**EXERCISE PROMPT:**
Your answer should consist only of the line with "camera: 25 degrees right, 5 degrees down" and the lines after it, reproduced exactly through the end of the entries below.

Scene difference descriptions
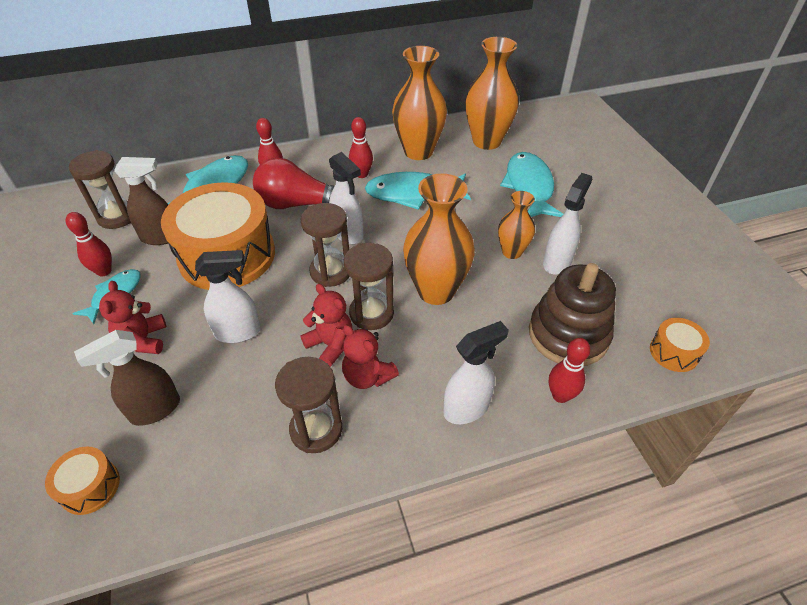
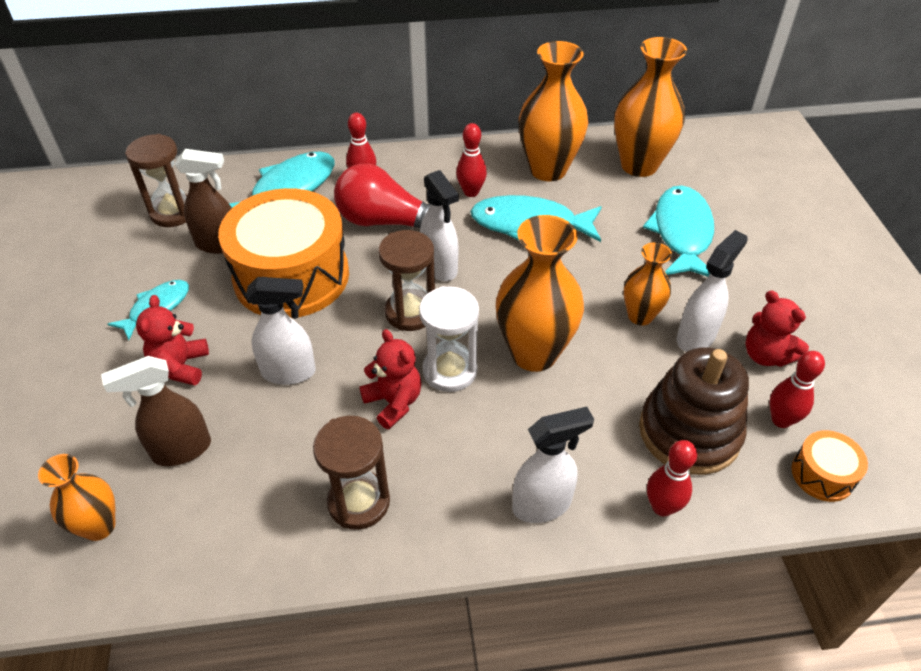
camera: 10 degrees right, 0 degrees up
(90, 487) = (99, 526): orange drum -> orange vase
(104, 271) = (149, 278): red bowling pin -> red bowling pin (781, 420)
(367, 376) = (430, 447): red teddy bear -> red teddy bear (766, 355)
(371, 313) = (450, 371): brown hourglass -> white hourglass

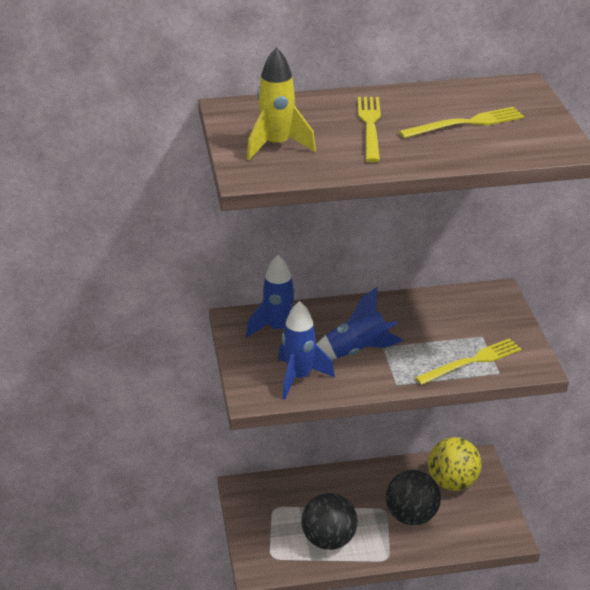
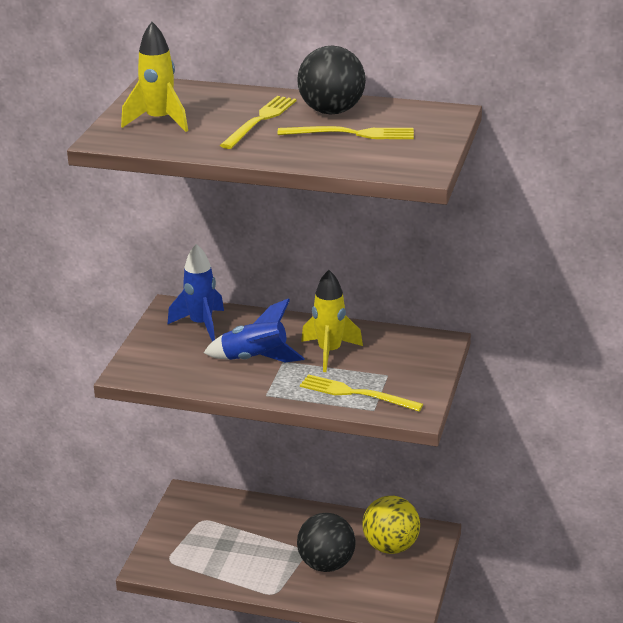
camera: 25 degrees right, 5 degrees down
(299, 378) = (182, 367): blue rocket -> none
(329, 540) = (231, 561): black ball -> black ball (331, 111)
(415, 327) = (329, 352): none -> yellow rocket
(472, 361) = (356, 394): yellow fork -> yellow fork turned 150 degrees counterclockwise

**TASK RESULT:**
camera: 25 degrees right, 5 degrees down
(299, 378) = (182, 367): blue rocket -> none
(329, 540) = (231, 561): black ball -> black ball (331, 111)
(415, 327) = (329, 352): none -> yellow rocket
(472, 361) = (356, 394): yellow fork -> yellow fork turned 150 degrees counterclockwise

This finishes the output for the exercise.